Please reproduce the items word for word, starting at the very beginning and ending at the line that contains "I want to click on Attachment, so", with both of those lines included.

Begin

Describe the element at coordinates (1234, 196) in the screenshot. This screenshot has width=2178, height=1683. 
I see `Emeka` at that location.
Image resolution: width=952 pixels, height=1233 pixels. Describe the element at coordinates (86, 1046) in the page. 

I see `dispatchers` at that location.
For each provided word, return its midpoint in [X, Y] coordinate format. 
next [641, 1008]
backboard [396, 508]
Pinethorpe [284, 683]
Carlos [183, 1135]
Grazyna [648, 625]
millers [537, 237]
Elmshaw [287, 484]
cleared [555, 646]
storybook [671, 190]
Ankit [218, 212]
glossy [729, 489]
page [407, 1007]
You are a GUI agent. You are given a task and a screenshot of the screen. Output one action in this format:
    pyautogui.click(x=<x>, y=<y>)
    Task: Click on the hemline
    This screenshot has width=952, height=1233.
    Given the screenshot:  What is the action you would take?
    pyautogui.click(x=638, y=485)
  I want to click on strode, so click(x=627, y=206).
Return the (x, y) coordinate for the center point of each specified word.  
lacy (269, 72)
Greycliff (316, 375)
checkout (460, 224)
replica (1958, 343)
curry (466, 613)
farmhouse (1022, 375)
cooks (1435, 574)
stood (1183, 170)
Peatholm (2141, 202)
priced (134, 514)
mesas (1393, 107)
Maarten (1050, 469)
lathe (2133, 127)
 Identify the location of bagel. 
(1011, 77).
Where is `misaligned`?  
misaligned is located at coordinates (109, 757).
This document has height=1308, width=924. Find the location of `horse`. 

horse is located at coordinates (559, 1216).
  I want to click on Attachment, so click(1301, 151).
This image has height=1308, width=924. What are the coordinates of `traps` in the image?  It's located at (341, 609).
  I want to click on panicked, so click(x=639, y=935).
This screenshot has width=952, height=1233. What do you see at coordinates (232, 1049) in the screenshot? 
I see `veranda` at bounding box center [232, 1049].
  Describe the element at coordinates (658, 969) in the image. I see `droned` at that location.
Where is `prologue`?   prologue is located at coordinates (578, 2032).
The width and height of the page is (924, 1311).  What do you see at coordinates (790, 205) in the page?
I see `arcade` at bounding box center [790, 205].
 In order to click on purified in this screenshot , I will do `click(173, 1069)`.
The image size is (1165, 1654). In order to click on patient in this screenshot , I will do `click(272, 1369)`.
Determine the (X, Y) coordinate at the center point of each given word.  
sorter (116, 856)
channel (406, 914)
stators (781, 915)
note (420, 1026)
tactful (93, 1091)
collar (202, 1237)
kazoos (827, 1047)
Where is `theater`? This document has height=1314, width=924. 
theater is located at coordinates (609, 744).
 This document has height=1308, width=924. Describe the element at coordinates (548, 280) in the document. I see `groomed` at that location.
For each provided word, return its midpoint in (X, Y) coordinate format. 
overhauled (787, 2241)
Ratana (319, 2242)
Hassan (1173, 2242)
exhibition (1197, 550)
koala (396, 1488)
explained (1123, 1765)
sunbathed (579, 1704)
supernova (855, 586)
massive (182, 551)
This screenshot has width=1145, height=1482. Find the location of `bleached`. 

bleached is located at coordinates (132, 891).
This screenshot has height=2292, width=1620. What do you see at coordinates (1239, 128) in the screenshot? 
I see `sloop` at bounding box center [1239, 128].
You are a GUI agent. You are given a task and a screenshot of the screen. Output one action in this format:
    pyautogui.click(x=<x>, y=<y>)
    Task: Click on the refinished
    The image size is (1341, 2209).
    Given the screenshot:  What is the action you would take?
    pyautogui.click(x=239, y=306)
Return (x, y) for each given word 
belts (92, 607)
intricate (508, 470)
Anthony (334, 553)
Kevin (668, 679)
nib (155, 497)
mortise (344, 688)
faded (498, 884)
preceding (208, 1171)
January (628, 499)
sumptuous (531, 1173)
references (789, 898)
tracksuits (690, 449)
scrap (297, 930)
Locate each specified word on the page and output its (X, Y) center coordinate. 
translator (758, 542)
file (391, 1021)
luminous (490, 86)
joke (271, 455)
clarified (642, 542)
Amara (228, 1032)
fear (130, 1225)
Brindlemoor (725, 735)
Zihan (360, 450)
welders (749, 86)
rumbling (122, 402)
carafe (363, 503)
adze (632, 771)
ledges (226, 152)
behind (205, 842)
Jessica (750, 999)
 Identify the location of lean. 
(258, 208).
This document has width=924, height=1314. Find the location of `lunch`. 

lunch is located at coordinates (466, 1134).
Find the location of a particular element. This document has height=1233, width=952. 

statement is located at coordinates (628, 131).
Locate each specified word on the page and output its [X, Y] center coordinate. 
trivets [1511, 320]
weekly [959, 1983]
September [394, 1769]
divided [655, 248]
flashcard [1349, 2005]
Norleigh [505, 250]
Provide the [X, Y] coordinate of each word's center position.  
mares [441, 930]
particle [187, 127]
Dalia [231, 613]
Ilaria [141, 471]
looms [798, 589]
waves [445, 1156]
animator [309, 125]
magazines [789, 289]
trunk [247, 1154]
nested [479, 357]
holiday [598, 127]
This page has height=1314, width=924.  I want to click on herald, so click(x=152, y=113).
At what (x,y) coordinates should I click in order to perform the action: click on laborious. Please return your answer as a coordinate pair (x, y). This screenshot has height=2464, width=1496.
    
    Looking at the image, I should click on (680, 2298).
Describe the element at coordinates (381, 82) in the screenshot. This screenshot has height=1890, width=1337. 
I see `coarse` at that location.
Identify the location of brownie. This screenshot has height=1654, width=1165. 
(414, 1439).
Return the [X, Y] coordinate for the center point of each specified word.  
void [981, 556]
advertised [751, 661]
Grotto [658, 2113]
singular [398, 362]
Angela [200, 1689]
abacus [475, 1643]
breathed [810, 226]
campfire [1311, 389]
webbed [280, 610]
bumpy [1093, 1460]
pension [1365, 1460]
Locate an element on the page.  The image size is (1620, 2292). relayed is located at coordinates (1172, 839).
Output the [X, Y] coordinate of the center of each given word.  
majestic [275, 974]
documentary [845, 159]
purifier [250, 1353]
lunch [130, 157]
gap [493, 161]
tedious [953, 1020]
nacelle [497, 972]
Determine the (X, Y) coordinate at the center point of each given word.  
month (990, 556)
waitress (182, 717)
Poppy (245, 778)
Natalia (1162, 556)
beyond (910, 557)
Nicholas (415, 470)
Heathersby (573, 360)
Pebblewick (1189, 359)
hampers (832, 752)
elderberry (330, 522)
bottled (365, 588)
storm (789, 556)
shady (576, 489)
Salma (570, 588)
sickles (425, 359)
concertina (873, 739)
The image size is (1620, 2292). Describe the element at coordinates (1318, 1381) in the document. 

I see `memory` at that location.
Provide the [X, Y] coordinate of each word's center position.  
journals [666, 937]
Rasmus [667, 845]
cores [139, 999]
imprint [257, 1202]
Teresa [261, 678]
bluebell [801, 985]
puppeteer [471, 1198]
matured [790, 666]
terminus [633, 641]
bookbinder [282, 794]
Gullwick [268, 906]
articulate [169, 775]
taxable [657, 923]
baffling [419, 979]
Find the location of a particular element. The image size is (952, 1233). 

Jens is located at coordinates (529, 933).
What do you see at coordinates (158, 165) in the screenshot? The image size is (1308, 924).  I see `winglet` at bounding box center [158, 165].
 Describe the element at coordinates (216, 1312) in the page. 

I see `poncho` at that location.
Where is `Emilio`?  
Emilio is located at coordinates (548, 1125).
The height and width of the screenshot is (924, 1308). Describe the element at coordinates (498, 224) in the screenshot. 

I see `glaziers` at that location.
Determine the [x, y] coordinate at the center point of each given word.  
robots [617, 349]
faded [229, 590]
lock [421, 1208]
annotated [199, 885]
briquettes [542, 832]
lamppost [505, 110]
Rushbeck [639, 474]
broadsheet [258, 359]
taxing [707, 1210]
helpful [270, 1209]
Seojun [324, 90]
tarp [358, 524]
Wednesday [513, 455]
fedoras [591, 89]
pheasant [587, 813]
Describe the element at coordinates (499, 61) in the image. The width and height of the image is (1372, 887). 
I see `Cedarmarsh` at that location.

End

### Result for this exercise
Describe the element at coordinates (1234, 196) in the screenshot. This screenshot has width=2178, height=1683. 
I see `Emeka` at that location.
Image resolution: width=952 pixels, height=1233 pixels. Describe the element at coordinates (86, 1046) in the page. 

I see `dispatchers` at that location.
For each provided word, return its midpoint in [X, Y] coordinate format. 
next [641, 1008]
backboard [396, 508]
Pinethorpe [284, 683]
Carlos [183, 1135]
Grazyna [648, 625]
millers [537, 237]
Elmshaw [287, 484]
cleared [555, 646]
storybook [671, 190]
Ankit [218, 212]
glossy [729, 489]
page [407, 1007]
You are a GUI agent. You are given a task and a screenshot of the screen. Output one action in this format:
    pyautogui.click(x=<x>, y=<y>)
    Task: Click on the hemline
    This screenshot has width=952, height=1233.
    Given the screenshot:  What is the action you would take?
    pyautogui.click(x=638, y=485)
  I want to click on strode, so click(x=627, y=206).
Return the (x, y) coordinate for the center point of each specified word.  
lacy (269, 72)
Greycliff (316, 375)
checkout (460, 224)
replica (1958, 343)
curry (466, 613)
farmhouse (1022, 375)
cooks (1435, 574)
stood (1183, 170)
Peatholm (2141, 202)
priced (134, 514)
mesas (1393, 107)
Maarten (1050, 469)
lathe (2133, 127)
 Identify the location of bagel. 
(1011, 77).
Where is `misaligned`?  
misaligned is located at coordinates (109, 757).
This document has height=1308, width=924. Find the location of `horse`. 

horse is located at coordinates (559, 1216).
  I want to click on Attachment, so click(1301, 151).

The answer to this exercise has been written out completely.